Request —
Locate each line in the listing below that contains the string "kern" and copy those lines out.

----------------

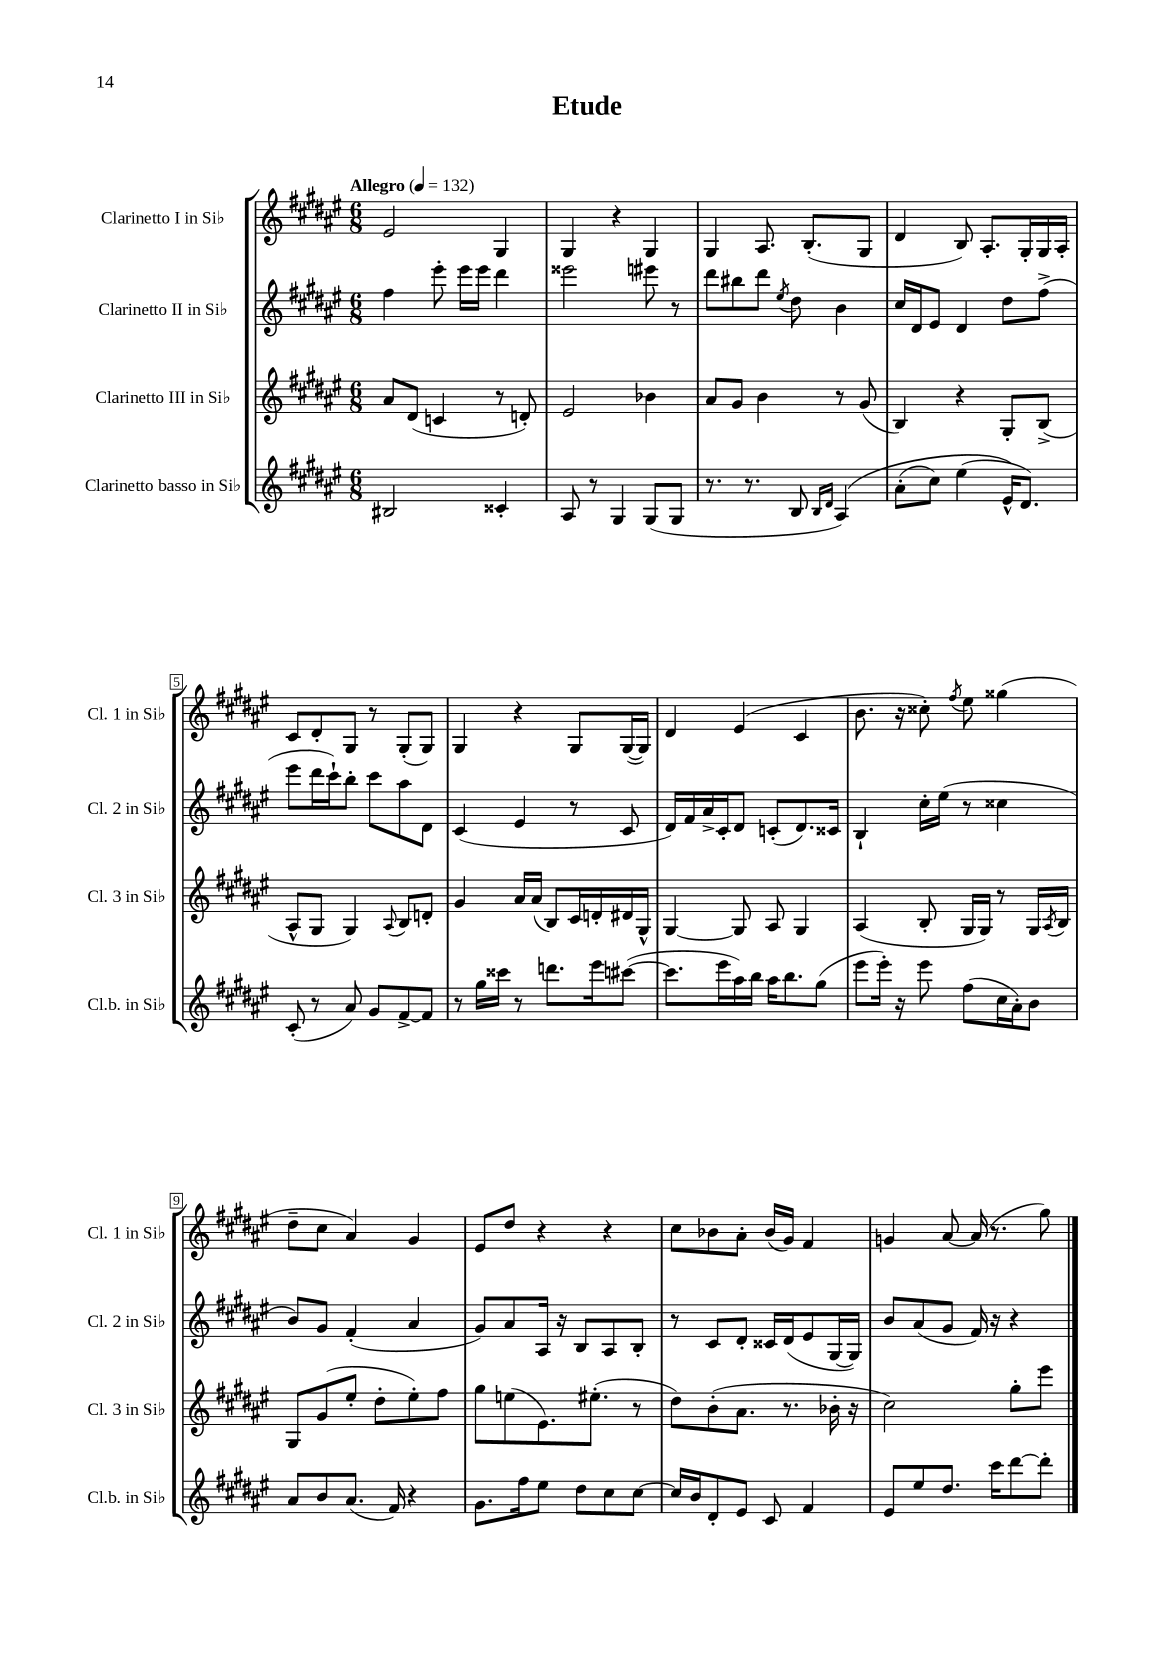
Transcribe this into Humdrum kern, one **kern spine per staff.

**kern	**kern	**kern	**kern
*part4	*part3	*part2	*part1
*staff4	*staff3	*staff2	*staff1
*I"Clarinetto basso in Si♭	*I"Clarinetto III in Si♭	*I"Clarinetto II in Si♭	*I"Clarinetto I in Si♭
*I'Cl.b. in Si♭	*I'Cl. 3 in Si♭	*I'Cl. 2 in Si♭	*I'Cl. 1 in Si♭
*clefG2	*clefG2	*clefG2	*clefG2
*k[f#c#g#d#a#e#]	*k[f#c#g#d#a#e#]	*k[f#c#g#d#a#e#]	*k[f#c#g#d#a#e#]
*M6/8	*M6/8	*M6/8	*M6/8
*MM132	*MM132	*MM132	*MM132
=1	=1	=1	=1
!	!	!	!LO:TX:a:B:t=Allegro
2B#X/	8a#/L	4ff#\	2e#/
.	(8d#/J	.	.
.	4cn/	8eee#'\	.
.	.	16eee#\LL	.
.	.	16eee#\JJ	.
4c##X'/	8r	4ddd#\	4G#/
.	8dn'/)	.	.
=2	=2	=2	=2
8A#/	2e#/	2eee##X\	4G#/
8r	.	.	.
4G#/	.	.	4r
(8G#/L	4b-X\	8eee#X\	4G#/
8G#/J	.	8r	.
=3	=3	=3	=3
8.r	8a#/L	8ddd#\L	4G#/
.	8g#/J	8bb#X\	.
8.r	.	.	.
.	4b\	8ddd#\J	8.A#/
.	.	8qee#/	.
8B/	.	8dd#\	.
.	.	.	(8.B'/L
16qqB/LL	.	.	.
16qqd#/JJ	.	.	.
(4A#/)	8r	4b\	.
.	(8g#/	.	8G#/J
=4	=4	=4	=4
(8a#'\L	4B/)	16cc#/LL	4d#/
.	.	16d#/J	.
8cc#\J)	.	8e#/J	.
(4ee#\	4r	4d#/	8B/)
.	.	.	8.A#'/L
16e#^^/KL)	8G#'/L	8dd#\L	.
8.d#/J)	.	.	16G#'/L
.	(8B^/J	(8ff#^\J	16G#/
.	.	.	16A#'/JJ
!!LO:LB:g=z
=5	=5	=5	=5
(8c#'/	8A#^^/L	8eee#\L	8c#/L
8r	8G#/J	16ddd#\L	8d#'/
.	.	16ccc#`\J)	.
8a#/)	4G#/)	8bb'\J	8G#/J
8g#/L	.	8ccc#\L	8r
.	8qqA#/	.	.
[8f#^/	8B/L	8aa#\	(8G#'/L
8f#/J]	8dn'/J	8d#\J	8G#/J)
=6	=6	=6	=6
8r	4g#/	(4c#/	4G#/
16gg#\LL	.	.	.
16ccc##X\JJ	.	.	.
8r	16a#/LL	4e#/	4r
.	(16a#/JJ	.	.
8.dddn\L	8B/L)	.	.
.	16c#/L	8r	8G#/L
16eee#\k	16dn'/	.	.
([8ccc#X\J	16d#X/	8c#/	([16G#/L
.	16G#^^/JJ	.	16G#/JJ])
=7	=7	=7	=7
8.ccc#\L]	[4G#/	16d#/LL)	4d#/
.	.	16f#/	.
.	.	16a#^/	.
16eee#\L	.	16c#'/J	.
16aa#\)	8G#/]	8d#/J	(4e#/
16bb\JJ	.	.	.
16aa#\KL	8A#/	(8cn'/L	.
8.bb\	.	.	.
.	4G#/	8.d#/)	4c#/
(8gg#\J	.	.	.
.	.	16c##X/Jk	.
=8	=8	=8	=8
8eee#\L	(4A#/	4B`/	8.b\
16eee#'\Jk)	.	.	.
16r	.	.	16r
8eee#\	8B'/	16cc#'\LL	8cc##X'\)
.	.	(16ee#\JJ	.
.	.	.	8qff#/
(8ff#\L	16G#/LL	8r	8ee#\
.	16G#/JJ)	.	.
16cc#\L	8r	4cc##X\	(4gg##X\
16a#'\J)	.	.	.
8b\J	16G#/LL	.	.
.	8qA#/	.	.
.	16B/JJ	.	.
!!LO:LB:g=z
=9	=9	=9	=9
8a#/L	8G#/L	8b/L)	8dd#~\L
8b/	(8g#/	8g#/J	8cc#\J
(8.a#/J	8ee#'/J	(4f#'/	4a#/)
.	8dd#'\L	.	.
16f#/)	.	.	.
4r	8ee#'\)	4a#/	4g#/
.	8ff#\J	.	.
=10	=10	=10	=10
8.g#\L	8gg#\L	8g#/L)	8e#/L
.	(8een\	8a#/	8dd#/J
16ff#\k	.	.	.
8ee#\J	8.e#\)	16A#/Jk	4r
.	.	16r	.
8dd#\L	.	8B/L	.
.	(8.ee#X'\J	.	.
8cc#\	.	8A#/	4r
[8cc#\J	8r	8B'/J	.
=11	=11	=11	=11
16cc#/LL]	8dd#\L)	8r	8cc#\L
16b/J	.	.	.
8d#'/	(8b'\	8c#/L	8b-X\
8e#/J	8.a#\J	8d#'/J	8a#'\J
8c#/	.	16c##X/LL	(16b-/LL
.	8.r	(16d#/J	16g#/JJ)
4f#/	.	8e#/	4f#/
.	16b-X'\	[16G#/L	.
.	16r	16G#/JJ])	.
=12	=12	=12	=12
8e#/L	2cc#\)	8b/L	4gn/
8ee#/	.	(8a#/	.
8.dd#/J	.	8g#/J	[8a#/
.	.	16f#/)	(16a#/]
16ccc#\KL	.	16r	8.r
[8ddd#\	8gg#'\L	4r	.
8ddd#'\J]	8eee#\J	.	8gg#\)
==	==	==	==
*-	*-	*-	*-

----------------

Solution to this task —
Transcribe this into Humdrum kern, one **kern spine per staff.
**kern	**kern	**kern	**kern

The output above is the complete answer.